■ What you will do ■
A word-for-word copy of the entries below is required.
---------- Input
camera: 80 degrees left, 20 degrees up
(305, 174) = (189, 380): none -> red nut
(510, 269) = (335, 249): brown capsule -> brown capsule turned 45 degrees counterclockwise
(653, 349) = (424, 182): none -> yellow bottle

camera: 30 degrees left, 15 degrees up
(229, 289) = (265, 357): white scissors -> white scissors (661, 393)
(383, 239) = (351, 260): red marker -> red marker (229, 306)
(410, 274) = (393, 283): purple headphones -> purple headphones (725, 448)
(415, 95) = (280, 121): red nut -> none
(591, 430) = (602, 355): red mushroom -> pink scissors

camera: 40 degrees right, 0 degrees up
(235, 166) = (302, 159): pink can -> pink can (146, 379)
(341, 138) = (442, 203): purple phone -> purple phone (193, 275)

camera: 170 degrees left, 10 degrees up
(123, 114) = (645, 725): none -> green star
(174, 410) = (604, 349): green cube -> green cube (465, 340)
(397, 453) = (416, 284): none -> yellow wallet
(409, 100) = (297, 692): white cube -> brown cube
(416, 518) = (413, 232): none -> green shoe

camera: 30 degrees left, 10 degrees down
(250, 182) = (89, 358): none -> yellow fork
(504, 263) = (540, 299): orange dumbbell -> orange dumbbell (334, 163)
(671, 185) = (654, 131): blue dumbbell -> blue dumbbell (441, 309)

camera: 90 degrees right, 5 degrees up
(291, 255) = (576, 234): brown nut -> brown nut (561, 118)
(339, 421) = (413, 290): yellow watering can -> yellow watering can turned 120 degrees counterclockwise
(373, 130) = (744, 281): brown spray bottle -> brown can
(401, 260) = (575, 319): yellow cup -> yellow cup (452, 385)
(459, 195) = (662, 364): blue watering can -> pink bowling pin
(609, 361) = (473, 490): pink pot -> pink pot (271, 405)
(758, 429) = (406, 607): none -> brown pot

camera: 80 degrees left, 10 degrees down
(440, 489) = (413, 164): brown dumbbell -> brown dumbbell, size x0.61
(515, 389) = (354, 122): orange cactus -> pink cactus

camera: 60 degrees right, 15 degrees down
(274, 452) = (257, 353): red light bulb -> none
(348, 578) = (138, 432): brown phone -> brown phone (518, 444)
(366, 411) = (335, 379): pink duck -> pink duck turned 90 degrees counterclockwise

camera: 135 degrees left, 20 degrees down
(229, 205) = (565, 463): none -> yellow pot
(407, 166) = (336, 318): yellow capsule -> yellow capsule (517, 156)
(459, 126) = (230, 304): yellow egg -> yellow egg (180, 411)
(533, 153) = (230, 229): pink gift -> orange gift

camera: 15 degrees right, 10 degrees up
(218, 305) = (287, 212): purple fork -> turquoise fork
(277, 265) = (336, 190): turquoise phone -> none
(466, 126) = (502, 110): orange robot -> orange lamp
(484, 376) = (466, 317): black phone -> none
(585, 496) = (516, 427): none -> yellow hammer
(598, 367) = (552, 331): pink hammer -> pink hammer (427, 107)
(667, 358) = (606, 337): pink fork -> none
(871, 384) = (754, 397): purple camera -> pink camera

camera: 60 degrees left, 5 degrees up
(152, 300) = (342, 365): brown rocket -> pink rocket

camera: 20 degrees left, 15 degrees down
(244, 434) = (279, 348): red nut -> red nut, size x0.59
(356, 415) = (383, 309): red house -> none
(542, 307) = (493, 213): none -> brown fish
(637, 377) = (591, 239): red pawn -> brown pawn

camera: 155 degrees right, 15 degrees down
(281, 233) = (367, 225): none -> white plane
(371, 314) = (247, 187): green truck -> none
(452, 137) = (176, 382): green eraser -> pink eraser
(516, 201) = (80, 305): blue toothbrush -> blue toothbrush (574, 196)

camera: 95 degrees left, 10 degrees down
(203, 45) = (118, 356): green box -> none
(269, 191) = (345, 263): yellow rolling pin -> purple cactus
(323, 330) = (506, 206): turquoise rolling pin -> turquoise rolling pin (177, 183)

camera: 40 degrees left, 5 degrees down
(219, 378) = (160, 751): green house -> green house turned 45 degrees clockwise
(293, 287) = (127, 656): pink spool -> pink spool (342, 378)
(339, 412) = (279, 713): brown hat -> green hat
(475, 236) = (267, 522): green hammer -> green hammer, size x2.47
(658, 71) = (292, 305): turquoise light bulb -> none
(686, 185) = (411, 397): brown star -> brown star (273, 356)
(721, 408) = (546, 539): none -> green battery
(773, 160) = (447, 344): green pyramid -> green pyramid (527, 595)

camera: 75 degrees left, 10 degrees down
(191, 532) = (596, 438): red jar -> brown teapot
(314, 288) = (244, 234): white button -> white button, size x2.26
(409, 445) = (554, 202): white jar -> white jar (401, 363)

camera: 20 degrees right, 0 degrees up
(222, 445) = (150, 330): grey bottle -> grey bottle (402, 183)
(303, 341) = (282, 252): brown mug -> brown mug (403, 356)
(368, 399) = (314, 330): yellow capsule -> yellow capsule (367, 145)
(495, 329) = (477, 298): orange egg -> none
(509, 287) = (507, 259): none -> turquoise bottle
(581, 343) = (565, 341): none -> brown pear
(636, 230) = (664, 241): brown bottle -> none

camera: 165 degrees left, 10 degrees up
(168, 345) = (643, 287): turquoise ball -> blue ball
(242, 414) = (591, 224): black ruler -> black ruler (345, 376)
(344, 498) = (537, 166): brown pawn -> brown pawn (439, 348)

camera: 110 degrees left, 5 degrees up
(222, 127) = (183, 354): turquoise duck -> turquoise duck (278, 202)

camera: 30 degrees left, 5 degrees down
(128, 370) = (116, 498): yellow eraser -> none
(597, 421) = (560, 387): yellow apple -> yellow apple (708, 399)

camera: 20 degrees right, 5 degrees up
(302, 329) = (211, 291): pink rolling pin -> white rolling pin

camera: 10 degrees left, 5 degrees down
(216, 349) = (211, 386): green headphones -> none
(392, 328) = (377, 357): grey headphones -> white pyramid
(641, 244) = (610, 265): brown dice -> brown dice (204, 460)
--------------------
■ Result ■
camera: 80 degrees left, 20 degrees up
(305, 174) = (189, 380): none -> red nut
(510, 269) = (335, 249): brown capsule -> brown capsule turned 45 degrees counterclockwise
(653, 349) = (424, 182): none -> yellow bottle

camera: 30 degrees left, 15 degrees up
(229, 289) = (265, 357): white scissors -> white scissors (661, 393)
(383, 239) = (351, 260): red marker -> red marker (229, 306)
(410, 274) = (393, 283): purple headphones -> purple headphones (725, 448)
(415, 95) = (280, 121): red nut -> none
(591, 430) = (602, 355): red mushroom -> pink scissors

camera: 40 degrees right, 0 degrees up
(235, 166) = (302, 159): pink can -> pink can (146, 379)
(341, 138) = (442, 203): purple phone -> purple phone (193, 275)

camera: 170 degrees left, 10 degrees up
(123, 114) = (645, 725): none -> green star
(174, 410) = (604, 349): green cube -> green cube (465, 340)
(397, 453) = (416, 284): none -> yellow wallet
(409, 100) = (297, 692): white cube -> brown cube
(416, 518) = (413, 232): none -> green shoe

camera: 30 degrees left, 10 degrees down
(250, 182) = (89, 358): none -> yellow fork
(504, 263) = (540, 299): orange dumbbell -> orange dumbbell (334, 163)
(671, 185) = (654, 131): blue dumbbell -> blue dumbbell (441, 309)

camera: 90 degrees right, 5 degrees up
(291, 255) = (576, 234): brown nut -> brown nut (561, 118)
(339, 421) = (413, 290): yellow watering can -> yellow watering can turned 120 degrees counterclockwise
(373, 130) = (744, 281): brown spray bottle -> brown can
(401, 260) = (575, 319): yellow cup -> yellow cup (452, 385)
(459, 195) = (662, 364): blue watering can -> pink bowling pin
(609, 361) = (473, 490): pink pot -> pink pot (271, 405)
(758, 429) = (406, 607): none -> brown pot

camera: 80 degrees left, 10 degrees down
(440, 489) = (413, 164): brown dumbbell -> brown dumbbell, size x0.61
(515, 389) = (354, 122): orange cactus -> pink cactus

camera: 60 degrees right, 15 degrees down
(274, 452) = (257, 353): red light bulb -> none
(348, 578) = (138, 432): brown phone -> brown phone (518, 444)
(366, 411) = (335, 379): pink duck -> pink duck turned 90 degrees counterclockwise

camera: 135 degrees left, 20 degrees down
(229, 205) = (565, 463): none -> yellow pot
(407, 166) = (336, 318): yellow capsule -> yellow capsule (517, 156)
(459, 126) = (230, 304): yellow egg -> yellow egg (180, 411)
(533, 153) = (230, 229): pink gift -> orange gift

camera: 15 degrees right, 10 degrees up
(218, 305) = (287, 212): purple fork -> turquoise fork
(277, 265) = (336, 190): turquoise phone -> none
(466, 126) = (502, 110): orange robot -> orange lamp
(484, 376) = (466, 317): black phone -> none
(585, 496) = (516, 427): none -> yellow hammer
(598, 367) = (552, 331): pink hammer -> pink hammer (427, 107)
(667, 358) = (606, 337): pink fork -> none
(871, 384) = (754, 397): purple camera -> pink camera

camera: 60 degrees left, 5 degrees up
(152, 300) = (342, 365): brown rocket -> pink rocket

camera: 20 degrees left, 15 degrees down
(244, 434) = (279, 348): red nut -> red nut, size x0.59
(356, 415) = (383, 309): red house -> none
(542, 307) = (493, 213): none -> brown fish
(637, 377) = (591, 239): red pawn -> brown pawn

camera: 155 degrees right, 15 degrees down
(281, 233) = (367, 225): none -> white plane
(371, 314) = (247, 187): green truck -> none
(452, 137) = (176, 382): green eraser -> pink eraser
(516, 201) = (80, 305): blue toothbrush -> blue toothbrush (574, 196)

camera: 95 degrees left, 10 degrees down
(203, 45) = (118, 356): green box -> none
(269, 191) = (345, 263): yellow rolling pin -> purple cactus
(323, 330) = (506, 206): turquoise rolling pin -> turquoise rolling pin (177, 183)

camera: 40 degrees left, 5 degrees down
(219, 378) = (160, 751): green house -> green house turned 45 degrees clockwise
(293, 287) = (127, 656): pink spool -> pink spool (342, 378)
(339, 412) = (279, 713): brown hat -> green hat
(475, 236) = (267, 522): green hammer -> green hammer, size x2.47
(658, 71) = (292, 305): turquoise light bulb -> none
(686, 185) = (411, 397): brown star -> brown star (273, 356)
(721, 408) = (546, 539): none -> green battery
(773, 160) = (447, 344): green pyramid -> green pyramid (527, 595)

camera: 75 degrees left, 10 degrees down
(191, 532) = (596, 438): red jar -> brown teapot
(314, 288) = (244, 234): white button -> white button, size x2.26
(409, 445) = (554, 202): white jar -> white jar (401, 363)

camera: 20 degrees right, 0 degrees up
(222, 445) = (150, 330): grey bottle -> grey bottle (402, 183)
(303, 341) = (282, 252): brown mug -> brown mug (403, 356)
(368, 399) = (314, 330): yellow capsule -> yellow capsule (367, 145)
(495, 329) = (477, 298): orange egg -> none
(509, 287) = (507, 259): none -> turquoise bottle
(581, 343) = (565, 341): none -> brown pear
(636, 230) = (664, 241): brown bottle -> none

camera: 165 degrees left, 10 degrees up
(168, 345) = (643, 287): turquoise ball -> blue ball
(242, 414) = (591, 224): black ruler -> black ruler (345, 376)
(344, 498) = (537, 166): brown pawn -> brown pawn (439, 348)

camera: 110 degrees left, 5 degrees up
(222, 127) = (183, 354): turquoise duck -> turquoise duck (278, 202)

camera: 30 degrees left, 5 degrees down
(128, 370) = (116, 498): yellow eraser -> none
(597, 421) = (560, 387): yellow apple -> yellow apple (708, 399)

camera: 20 degrees right, 5 degrees up
(302, 329) = (211, 291): pink rolling pin -> white rolling pin

camera: 10 degrees left, 5 degrees down
(216, 349) = (211, 386): green headphones -> none
(392, 328) = (377, 357): grey headphones -> white pyramid
(641, 244) = (610, 265): brown dice -> brown dice (204, 460)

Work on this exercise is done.